**Your instructions:**
I would like the entries transcribed word for word, please, with the pictures removed.

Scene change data

---+---

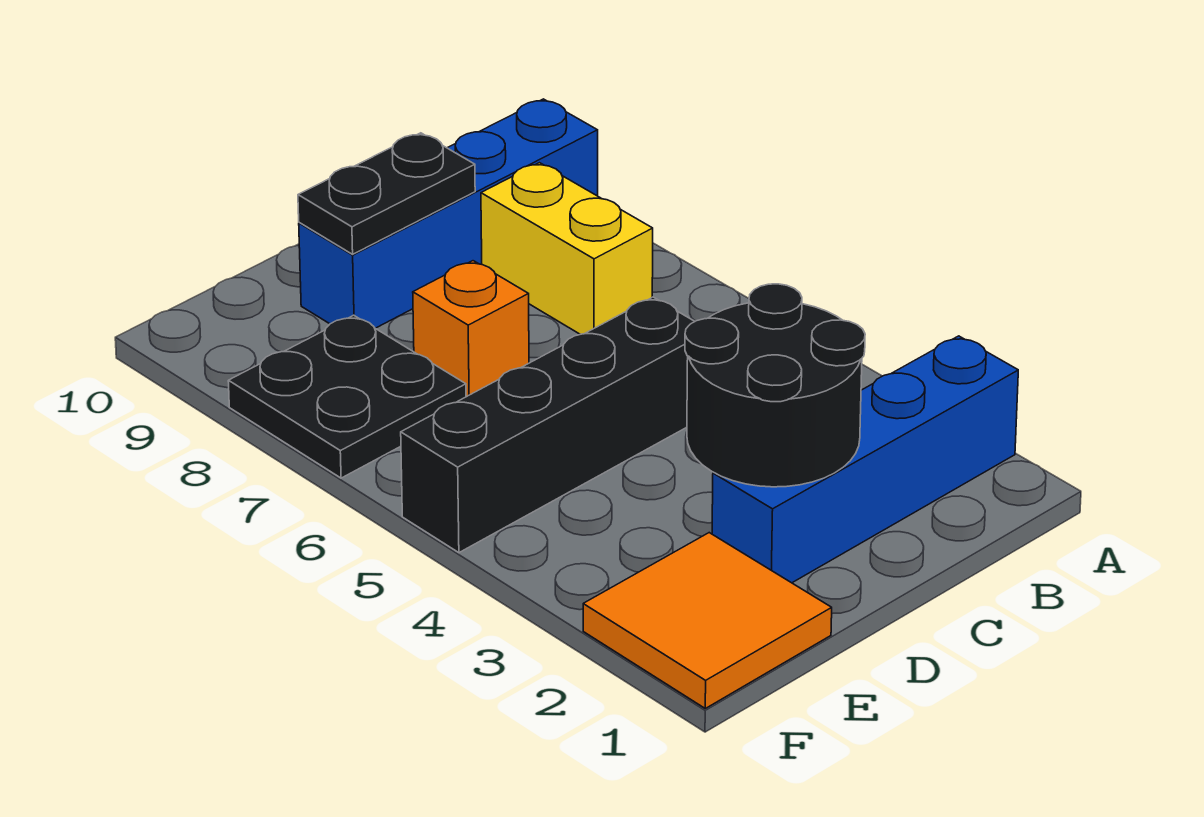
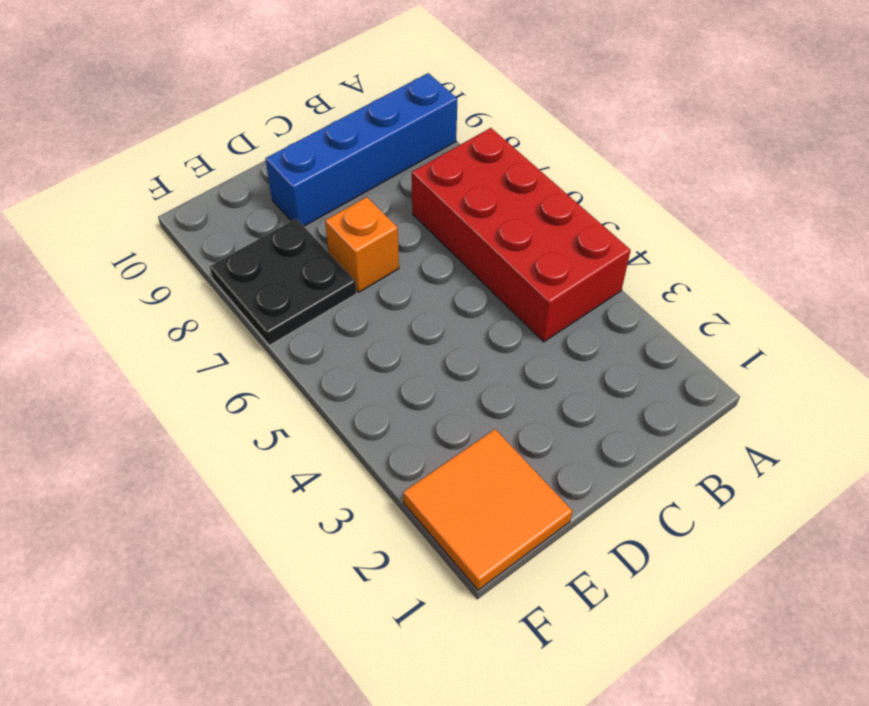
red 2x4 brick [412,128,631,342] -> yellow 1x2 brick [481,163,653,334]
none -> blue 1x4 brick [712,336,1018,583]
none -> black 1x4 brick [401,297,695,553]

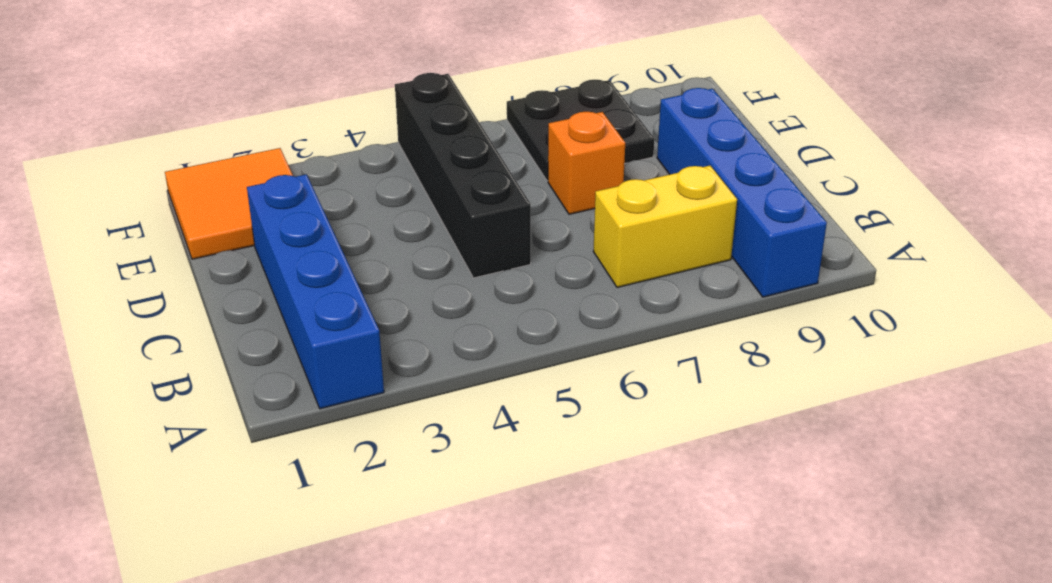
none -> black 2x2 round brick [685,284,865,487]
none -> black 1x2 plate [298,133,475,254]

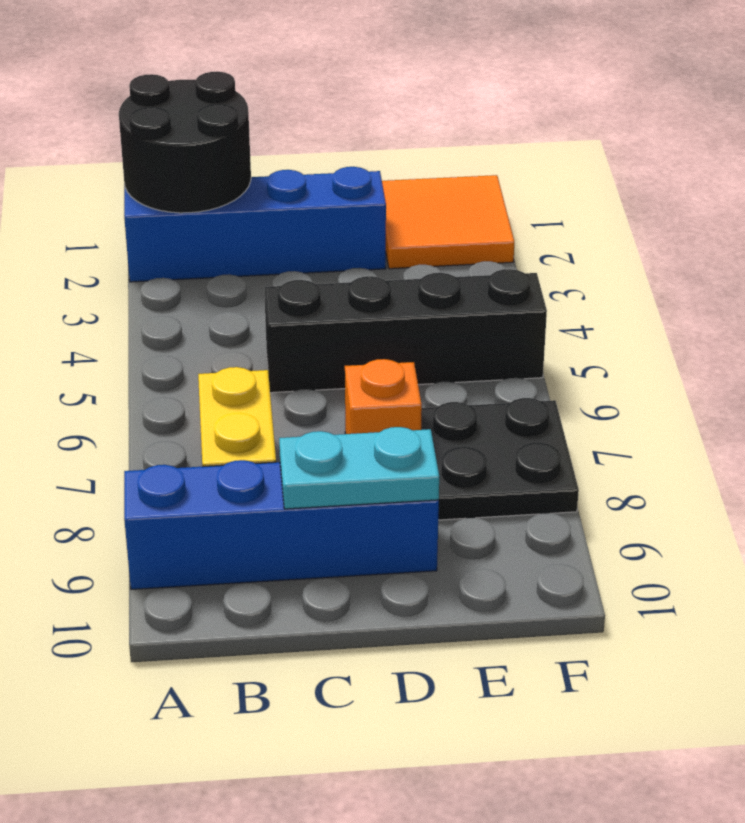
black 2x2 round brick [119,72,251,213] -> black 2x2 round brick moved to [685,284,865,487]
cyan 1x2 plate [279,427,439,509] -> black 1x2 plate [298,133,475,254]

---+---

**Solution:**
red 2x4 brick [412,128,631,342] -> yellow 1x2 brick [481,163,653,334]
none -> blue 1x4 brick [712,336,1018,583]
none -> black 1x4 brick [401,297,695,553]

none -> black 2x2 round brick [685,284,865,487]
none -> black 1x2 plate [298,133,475,254]

black 2x2 round brick [119,72,251,213] -> black 2x2 round brick moved to [685,284,865,487]
cyan 1x2 plate [279,427,439,509] -> black 1x2 plate [298,133,475,254]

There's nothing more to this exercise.